Saved entries =
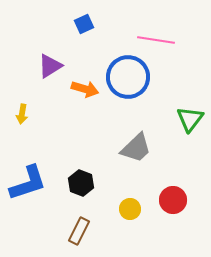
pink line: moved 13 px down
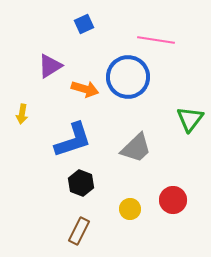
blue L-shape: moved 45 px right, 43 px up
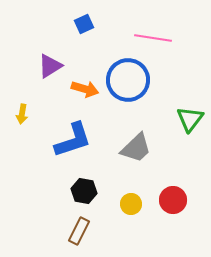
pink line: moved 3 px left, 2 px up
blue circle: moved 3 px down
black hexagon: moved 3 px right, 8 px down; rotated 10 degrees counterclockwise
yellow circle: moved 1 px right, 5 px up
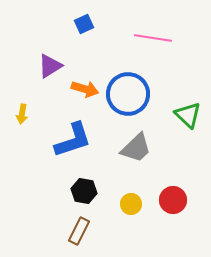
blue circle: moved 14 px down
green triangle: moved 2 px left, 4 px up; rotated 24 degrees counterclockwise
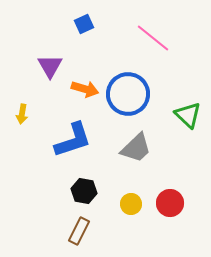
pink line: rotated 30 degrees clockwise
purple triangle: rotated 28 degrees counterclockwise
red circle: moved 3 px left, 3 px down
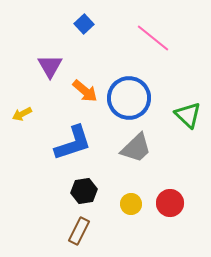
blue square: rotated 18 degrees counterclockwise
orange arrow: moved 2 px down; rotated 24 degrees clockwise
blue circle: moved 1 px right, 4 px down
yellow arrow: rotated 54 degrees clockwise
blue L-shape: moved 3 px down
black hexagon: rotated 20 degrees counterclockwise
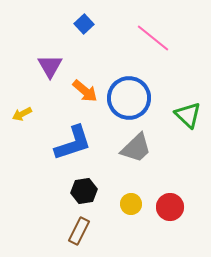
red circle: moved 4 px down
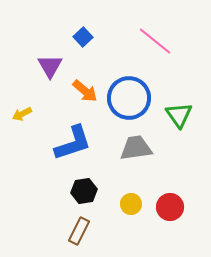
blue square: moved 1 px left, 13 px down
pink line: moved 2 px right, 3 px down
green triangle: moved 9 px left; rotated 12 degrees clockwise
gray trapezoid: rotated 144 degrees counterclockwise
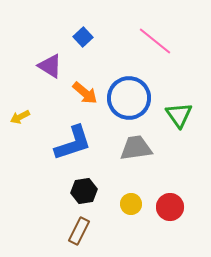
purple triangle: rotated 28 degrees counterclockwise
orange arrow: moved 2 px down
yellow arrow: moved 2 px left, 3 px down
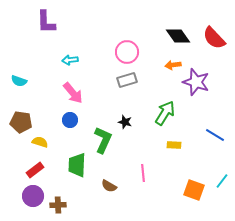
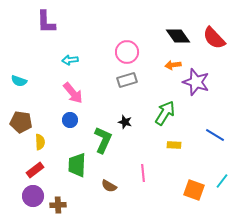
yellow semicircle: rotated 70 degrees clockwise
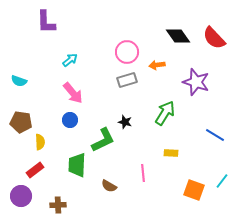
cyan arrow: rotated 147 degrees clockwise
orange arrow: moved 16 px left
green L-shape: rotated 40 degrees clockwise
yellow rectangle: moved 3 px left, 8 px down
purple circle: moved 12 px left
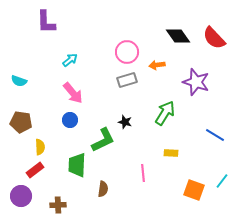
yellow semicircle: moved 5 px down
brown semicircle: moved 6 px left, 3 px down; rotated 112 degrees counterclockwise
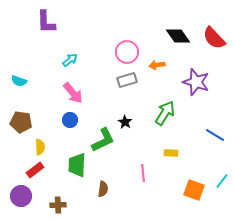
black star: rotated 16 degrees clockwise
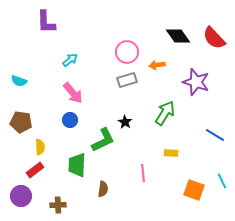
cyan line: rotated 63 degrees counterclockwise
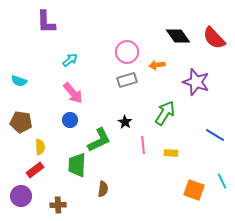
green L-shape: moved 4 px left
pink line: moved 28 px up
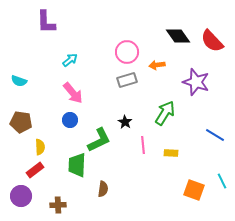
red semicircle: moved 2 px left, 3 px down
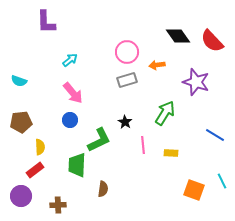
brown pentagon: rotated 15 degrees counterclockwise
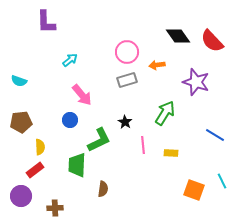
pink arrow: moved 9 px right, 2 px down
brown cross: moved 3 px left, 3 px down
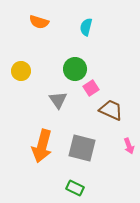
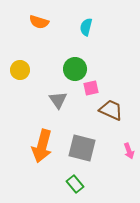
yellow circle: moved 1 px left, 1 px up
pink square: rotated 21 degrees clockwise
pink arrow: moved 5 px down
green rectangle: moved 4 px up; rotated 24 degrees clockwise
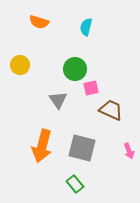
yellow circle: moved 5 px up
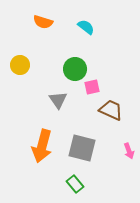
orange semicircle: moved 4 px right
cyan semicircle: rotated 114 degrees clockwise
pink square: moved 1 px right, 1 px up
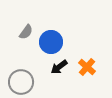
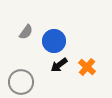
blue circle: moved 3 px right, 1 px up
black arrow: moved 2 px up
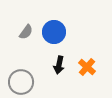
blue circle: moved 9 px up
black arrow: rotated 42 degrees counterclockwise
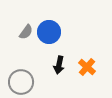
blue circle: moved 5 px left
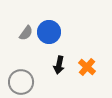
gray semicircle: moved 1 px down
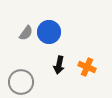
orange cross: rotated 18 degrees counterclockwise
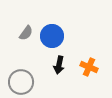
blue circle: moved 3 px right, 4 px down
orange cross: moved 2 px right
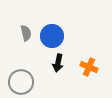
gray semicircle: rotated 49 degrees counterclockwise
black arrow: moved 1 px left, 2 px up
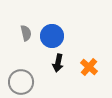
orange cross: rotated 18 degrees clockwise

WORK TO COMPLETE = Render every line of the data above as a numbered list, skipping blank lines and leaving out the picture lines.

FULL SOLUTION =
1. pink line: moved 13 px down
2. blue L-shape: moved 45 px right, 43 px up
3. pink line: moved 3 px left, 2 px up
4. blue circle: moved 3 px down
5. black hexagon: moved 3 px right, 8 px down; rotated 10 degrees counterclockwise
6. yellow circle: moved 1 px right, 5 px up
7. blue circle: moved 14 px down
8. green triangle: moved 2 px left, 4 px up; rotated 24 degrees counterclockwise
9. pink line: rotated 30 degrees clockwise
10. purple triangle: rotated 28 degrees counterclockwise
11. red circle: moved 3 px left, 3 px down
12. blue square: rotated 18 degrees counterclockwise
13. orange arrow: moved 2 px down; rotated 24 degrees clockwise
14. blue circle: moved 1 px right, 4 px down
15. yellow arrow: rotated 54 degrees clockwise
16. blue L-shape: moved 3 px down
17. black hexagon: rotated 20 degrees counterclockwise
18. red circle: moved 4 px down
19. blue square: moved 1 px left, 13 px down
20. pink line: moved 2 px right, 3 px down
21. green triangle: moved 9 px left; rotated 12 degrees clockwise
22. gray trapezoid: rotated 144 degrees counterclockwise
23. purple triangle: rotated 28 degrees counterclockwise
24. orange arrow: moved 2 px down
25. yellow arrow: moved 2 px left, 3 px down
26. yellow semicircle: rotated 70 degrees clockwise
27. cyan arrow: rotated 147 degrees clockwise
28. orange arrow: moved 16 px left
29. green L-shape: rotated 40 degrees clockwise
30. yellow rectangle: moved 3 px left, 8 px down
31. purple circle: moved 12 px left
32. yellow semicircle: moved 5 px down
33. brown semicircle: moved 6 px left, 3 px down; rotated 112 degrees counterclockwise
34. black star: rotated 16 degrees clockwise
35. cyan line: rotated 63 degrees counterclockwise
36. green L-shape: moved 4 px left
37. pink line: moved 28 px up
38. red semicircle: moved 2 px left, 3 px down
39. brown pentagon: rotated 15 degrees counterclockwise
40. pink arrow: moved 9 px right, 2 px down
41. brown cross: moved 3 px left, 3 px down
42. yellow circle: moved 1 px left, 1 px up
43. pink square: rotated 21 degrees clockwise
44. pink arrow: moved 5 px down
45. green rectangle: moved 4 px up; rotated 24 degrees clockwise
46. yellow circle: moved 5 px up
47. orange semicircle: moved 4 px right
48. cyan semicircle: rotated 114 degrees clockwise
49. pink square: moved 1 px right, 1 px up
50. blue circle: moved 3 px right, 1 px up
51. black arrow: moved 2 px up
52. blue circle: moved 9 px up
53. black arrow: rotated 42 degrees counterclockwise
54. blue circle: moved 5 px left
55. gray semicircle: moved 1 px down
56. orange cross: rotated 18 degrees counterclockwise
57. blue circle: moved 3 px right, 4 px down
58. orange cross: moved 2 px right
59. gray semicircle: rotated 49 degrees counterclockwise
60. black arrow: moved 1 px left, 2 px up
61. orange cross: rotated 18 degrees clockwise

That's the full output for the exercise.